### GOAL OF THE EXERCISE
Using the entries below, write out the line with "blue donut: 15 -> 10", the line with "yellow notebook: 4 -> 7", and every line in between, exactly as each is written.

### DATA TO EXAMINE
--

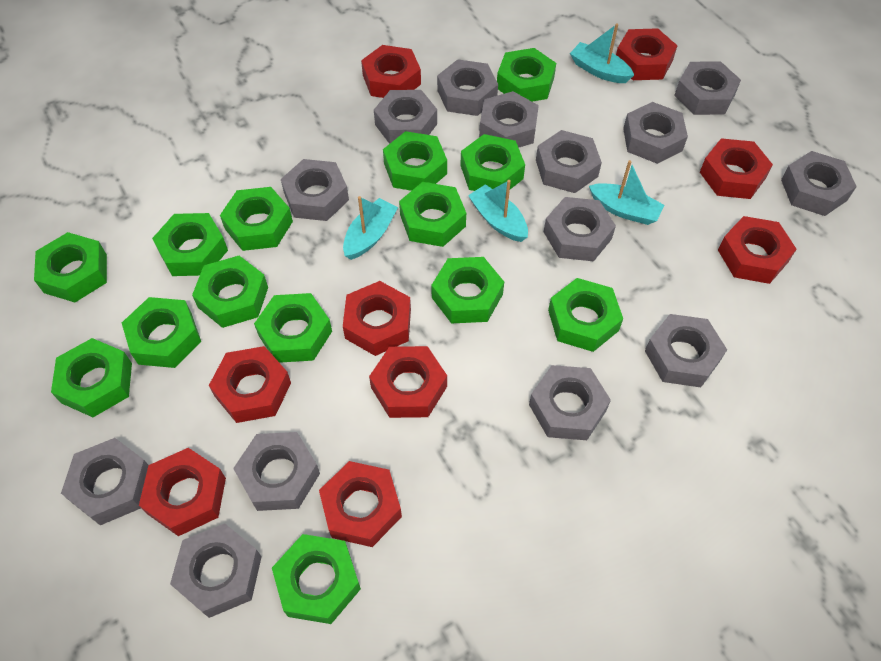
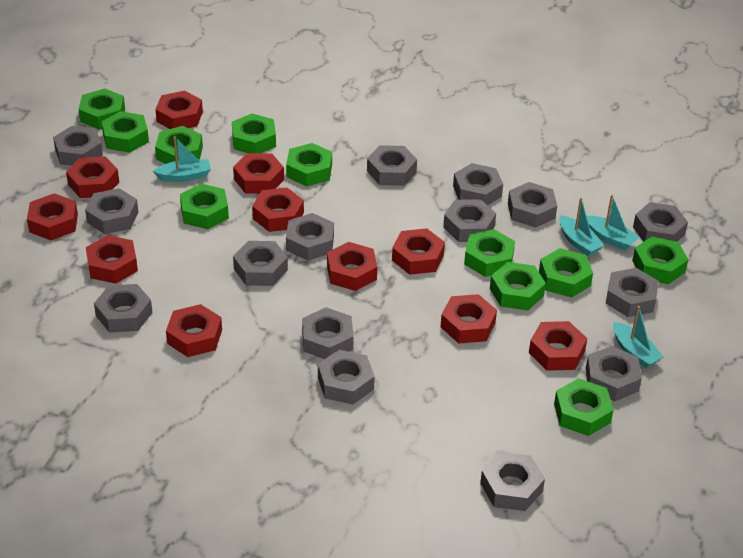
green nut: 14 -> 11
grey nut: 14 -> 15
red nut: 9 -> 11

--

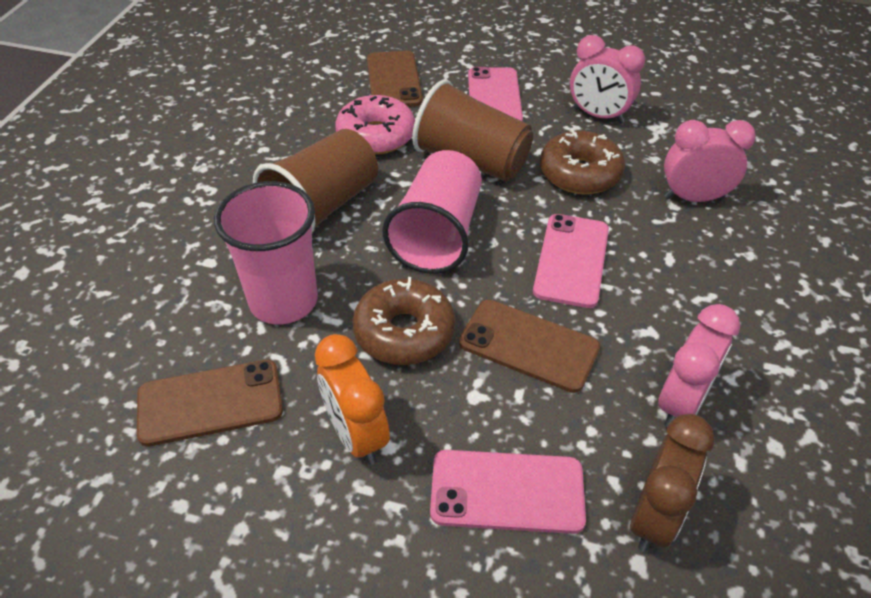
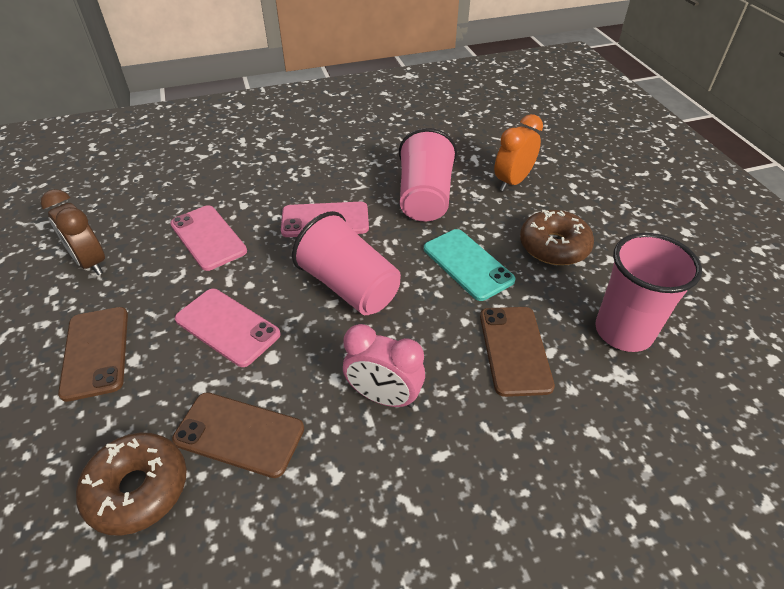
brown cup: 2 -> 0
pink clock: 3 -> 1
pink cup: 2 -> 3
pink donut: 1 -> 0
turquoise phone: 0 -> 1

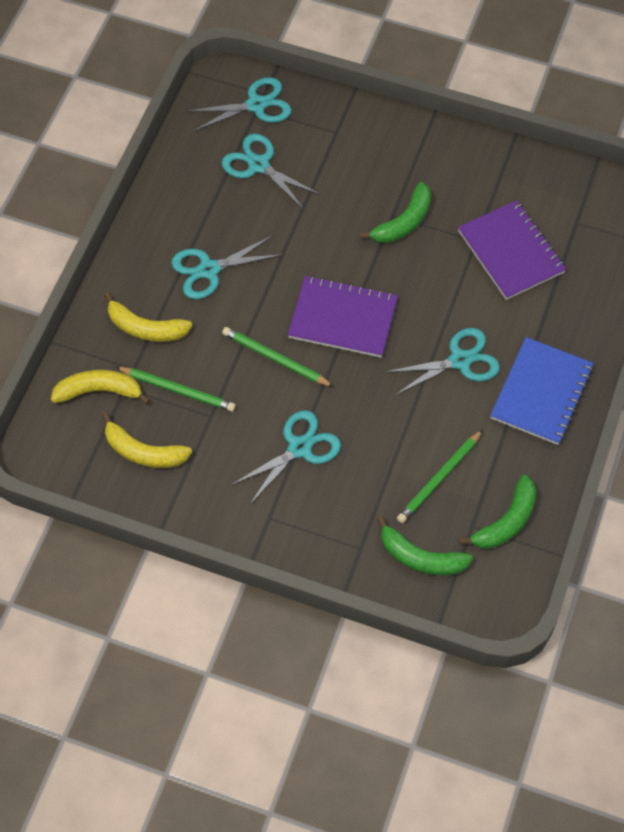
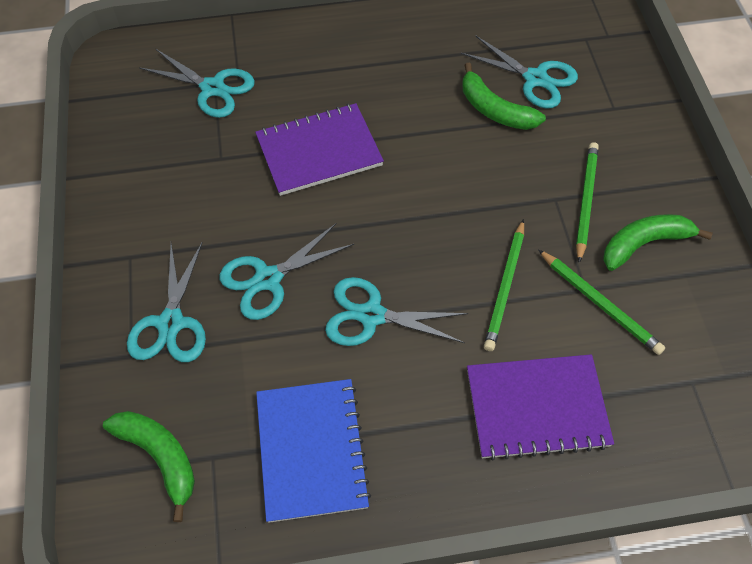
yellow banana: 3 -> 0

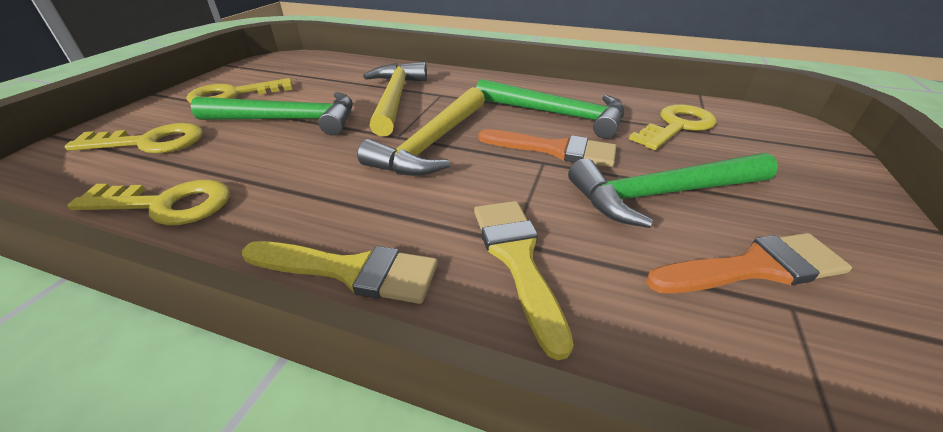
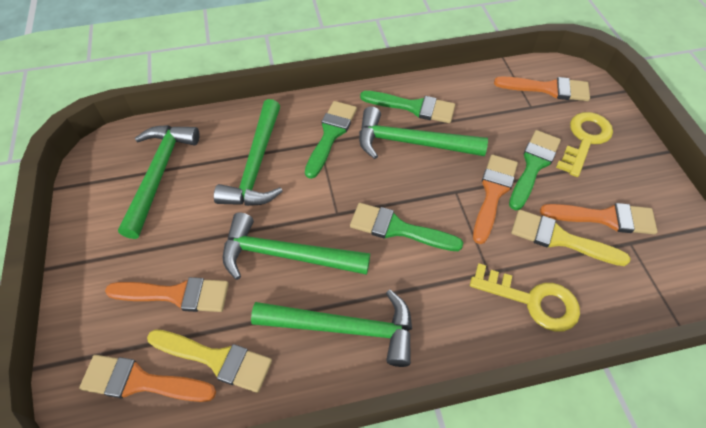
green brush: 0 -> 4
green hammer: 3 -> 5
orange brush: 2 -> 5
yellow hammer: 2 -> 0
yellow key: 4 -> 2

--

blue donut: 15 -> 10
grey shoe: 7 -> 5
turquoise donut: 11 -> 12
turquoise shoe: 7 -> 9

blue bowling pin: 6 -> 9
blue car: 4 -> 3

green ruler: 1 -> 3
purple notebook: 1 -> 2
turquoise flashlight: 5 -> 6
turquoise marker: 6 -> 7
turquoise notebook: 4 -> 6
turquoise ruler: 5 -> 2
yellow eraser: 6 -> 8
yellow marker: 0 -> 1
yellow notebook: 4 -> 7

--

### WRITTEN REPLY
blue donut: 15 -> 10
grey shoe: 7 -> 5
turquoise donut: 11 -> 12
turquoise shoe: 7 -> 9

blue bowling pin: 6 -> 9
blue car: 4 -> 3

green ruler: 1 -> 3
purple notebook: 1 -> 2
turquoise flashlight: 5 -> 6
turquoise marker: 6 -> 7
turquoise notebook: 4 -> 6
turquoise ruler: 5 -> 2
yellow eraser: 6 -> 8
yellow marker: 0 -> 1
yellow notebook: 4 -> 7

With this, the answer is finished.